→ **Available data**

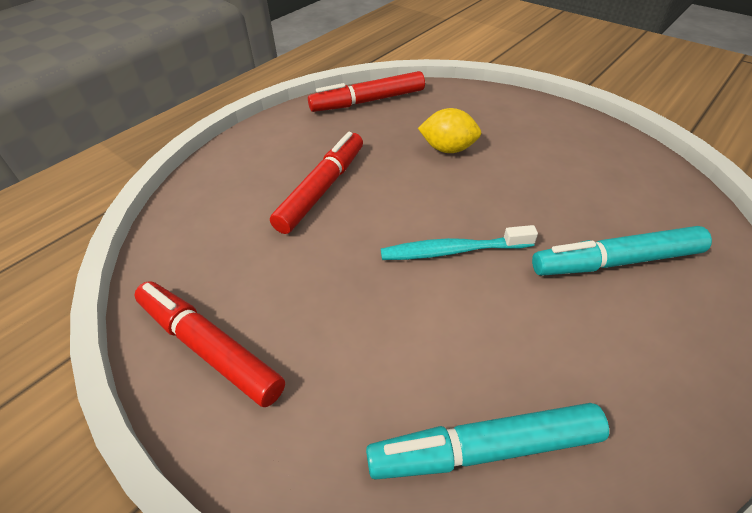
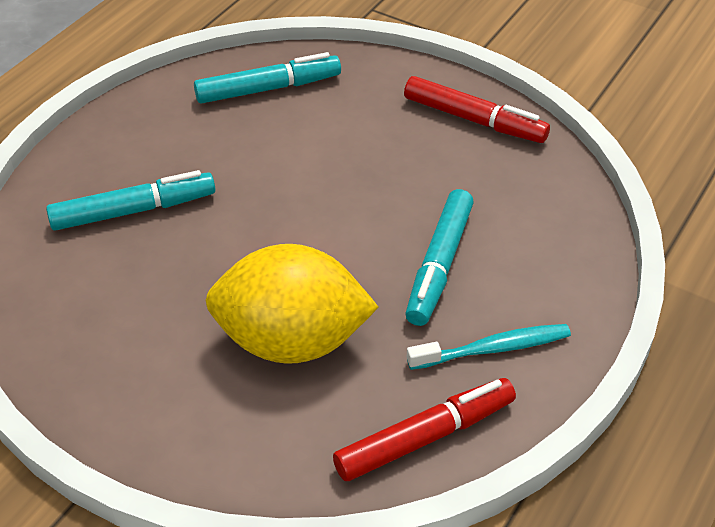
camera: 170 degrees right, 0 degrees up
(322, 189) = (439, 265): red marker -> turquoise marker
(448, 149) = (292, 341): yellow lemon -> yellow lemon, size x2.00
(452, 251) = (287, 207): turquoise toothbrush -> turquoise toothbrush (493, 349)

→ **Task brief**
Among the lines above, return each one holding the string "turquoise".

→ **Exercise solution**
(322, 189) = (439, 265): red marker -> turquoise marker
(452, 251) = (287, 207): turquoise toothbrush -> turquoise toothbrush (493, 349)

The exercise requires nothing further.